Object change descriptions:
[Start of Attachment]
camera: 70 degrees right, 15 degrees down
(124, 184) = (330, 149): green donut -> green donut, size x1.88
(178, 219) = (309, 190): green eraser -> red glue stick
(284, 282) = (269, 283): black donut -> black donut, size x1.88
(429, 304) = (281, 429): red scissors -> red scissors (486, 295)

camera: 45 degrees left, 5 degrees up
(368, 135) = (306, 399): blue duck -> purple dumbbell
[End of Attachment]
[Start of Attachment]
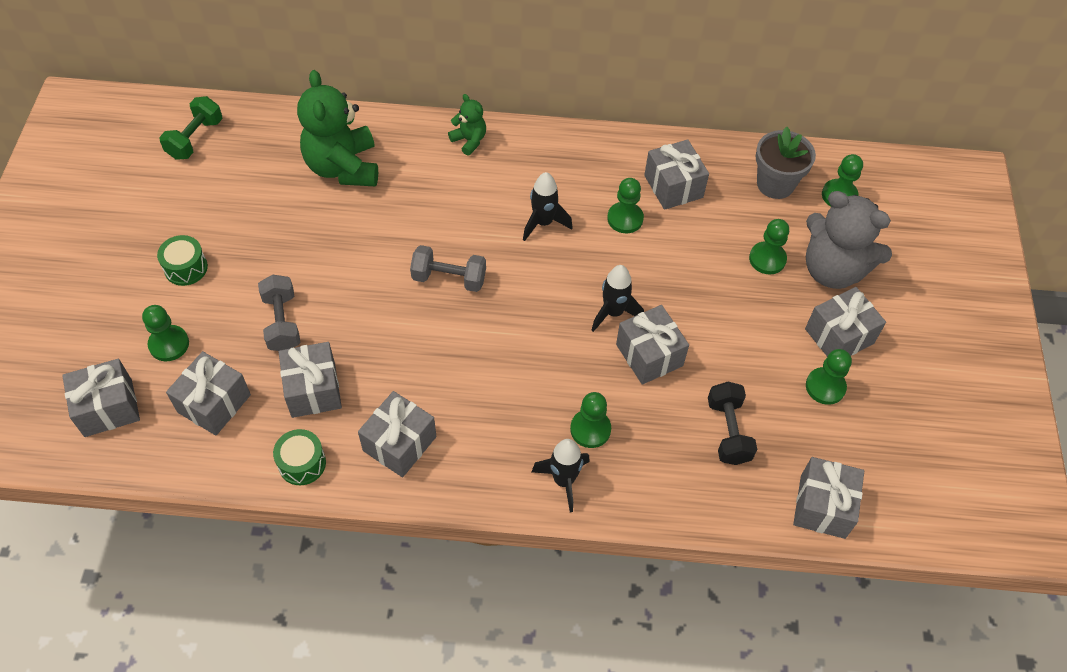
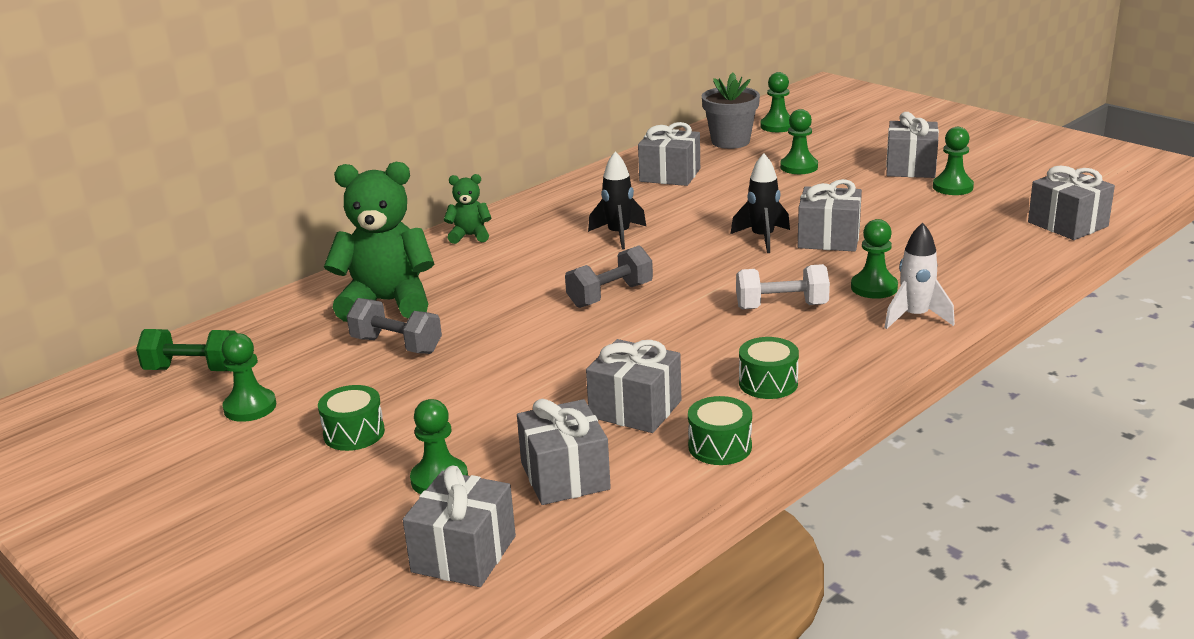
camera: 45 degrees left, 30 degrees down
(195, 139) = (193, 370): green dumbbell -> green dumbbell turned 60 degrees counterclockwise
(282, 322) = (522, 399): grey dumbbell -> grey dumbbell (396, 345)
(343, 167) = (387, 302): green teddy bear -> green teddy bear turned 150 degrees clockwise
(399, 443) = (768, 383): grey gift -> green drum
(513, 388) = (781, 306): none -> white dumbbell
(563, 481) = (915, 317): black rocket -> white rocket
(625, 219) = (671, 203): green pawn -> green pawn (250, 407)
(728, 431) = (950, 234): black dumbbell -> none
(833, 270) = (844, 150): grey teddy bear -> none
[End of Attachment]
What you will do: Please return every line in the data that includes the string "size".

Reply:
(124, 184) = (330, 149): green donut -> green donut, size x1.88
(284, 282) = (269, 283): black donut -> black donut, size x1.88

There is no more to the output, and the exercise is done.